> _WHAT TO DO_: All of the entries should be restated word for word, but without their pictures.

=== ENTRIES SHOWN ===

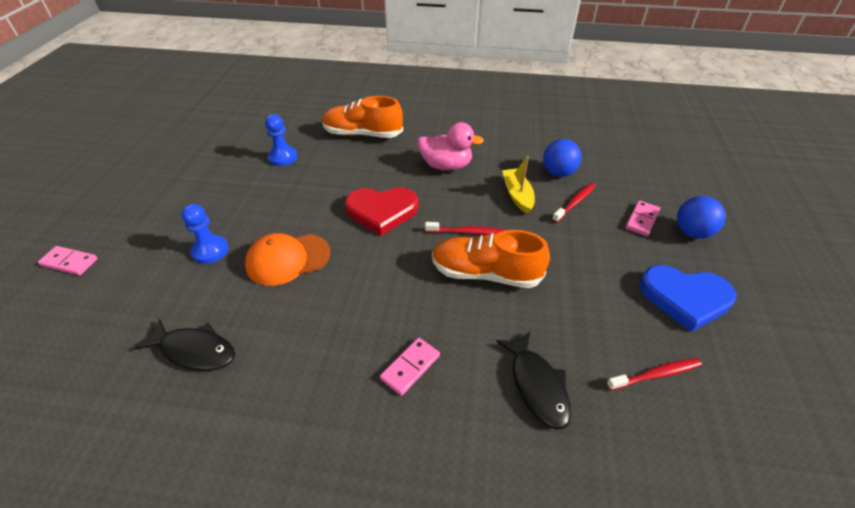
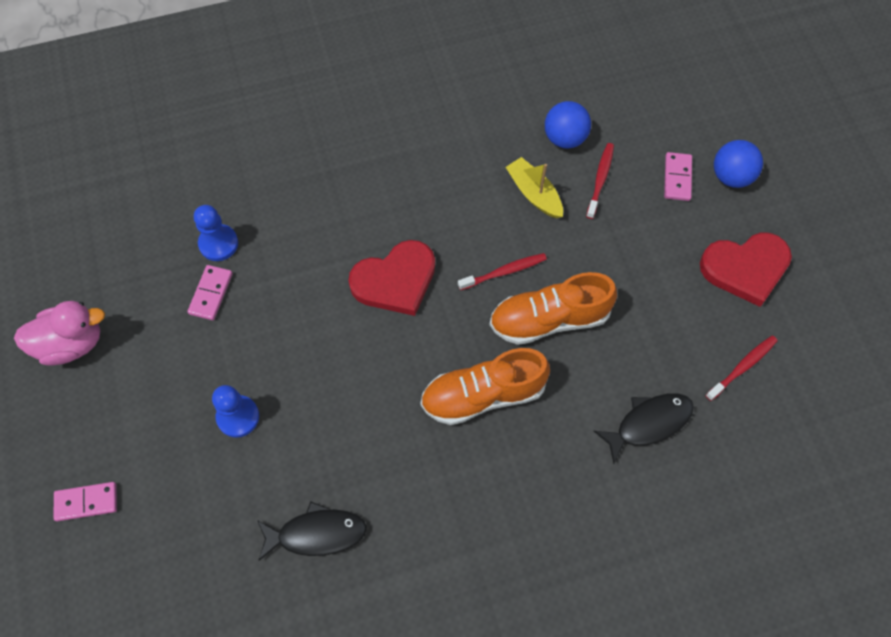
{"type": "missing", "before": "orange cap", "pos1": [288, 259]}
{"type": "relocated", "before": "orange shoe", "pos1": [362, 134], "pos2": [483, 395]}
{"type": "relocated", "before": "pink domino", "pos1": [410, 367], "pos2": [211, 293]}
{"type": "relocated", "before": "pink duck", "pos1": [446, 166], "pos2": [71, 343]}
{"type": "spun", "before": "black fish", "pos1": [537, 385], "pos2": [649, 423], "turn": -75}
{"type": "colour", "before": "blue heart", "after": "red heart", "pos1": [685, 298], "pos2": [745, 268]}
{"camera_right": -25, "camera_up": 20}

===

> _FINISHED EXERCISE_:
{"type": "missing", "before": "orange cap", "pos1": [288, 259]}
{"type": "relocated", "before": "orange shoe", "pos1": [362, 134], "pos2": [483, 395]}
{"type": "relocated", "before": "pink domino", "pos1": [410, 367], "pos2": [211, 293]}
{"type": "relocated", "before": "pink duck", "pos1": [446, 166], "pos2": [71, 343]}
{"type": "spun", "before": "black fish", "pos1": [537, 385], "pos2": [649, 423], "turn": -75}
{"type": "colour", "before": "blue heart", "after": "red heart", "pos1": [685, 298], "pos2": [745, 268]}
{"camera_right": -25, "camera_up": 20}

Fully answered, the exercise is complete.